Work required: Look through the records below and copy each line that includes the word "moved".

Input:
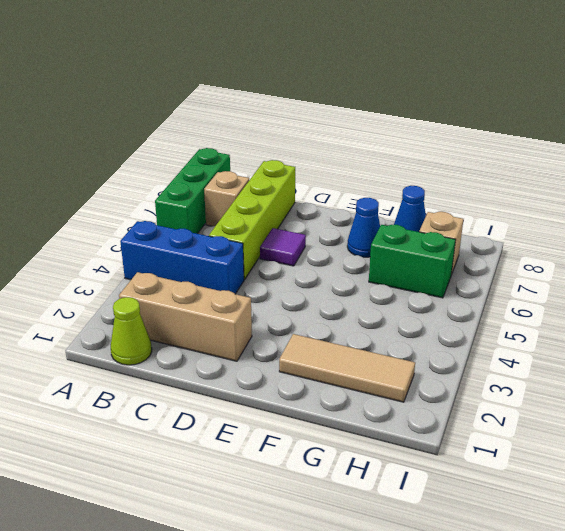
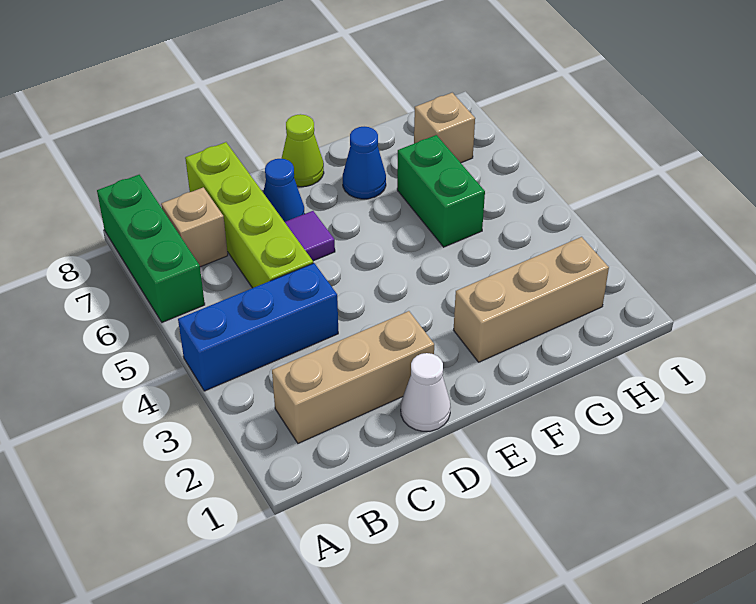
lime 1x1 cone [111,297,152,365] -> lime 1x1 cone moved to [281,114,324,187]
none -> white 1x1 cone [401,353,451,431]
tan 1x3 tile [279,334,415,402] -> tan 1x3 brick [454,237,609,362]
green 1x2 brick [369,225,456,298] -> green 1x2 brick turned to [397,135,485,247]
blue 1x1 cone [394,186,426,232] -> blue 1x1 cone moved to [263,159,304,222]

Result of this exercise:
lime 1x1 cone [111,297,152,365] -> lime 1x1 cone moved to [281,114,324,187]
blue 1x1 cone [394,186,426,232] -> blue 1x1 cone moved to [263,159,304,222]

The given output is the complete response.